Your goal: Pictures excluded, copy all of the data below exactly.

Provided material:
___
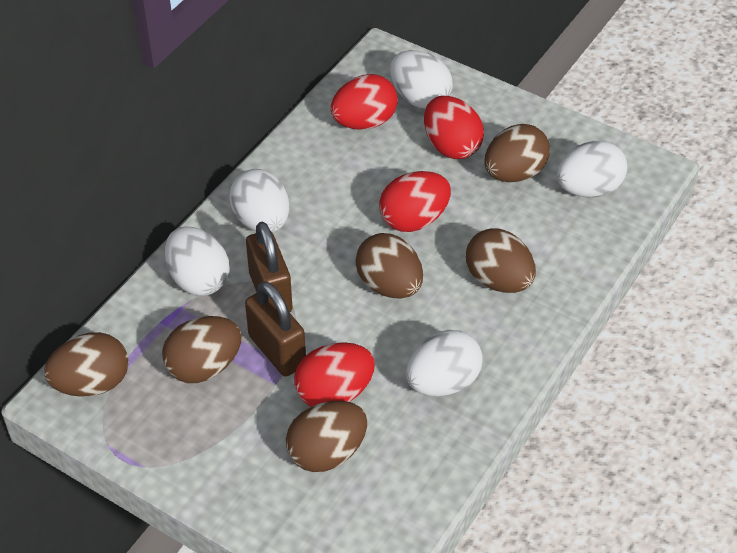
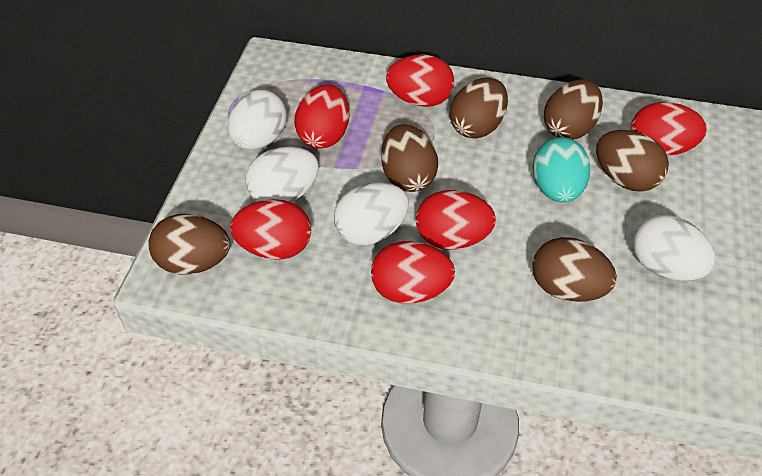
brown padlock: 2 -> 0
red egg: 4 -> 6
turquoise egg: 0 -> 1
white egg: 5 -> 4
___
Reply:
brown padlock: 2 -> 0
red egg: 4 -> 6
turquoise egg: 0 -> 1
white egg: 5 -> 4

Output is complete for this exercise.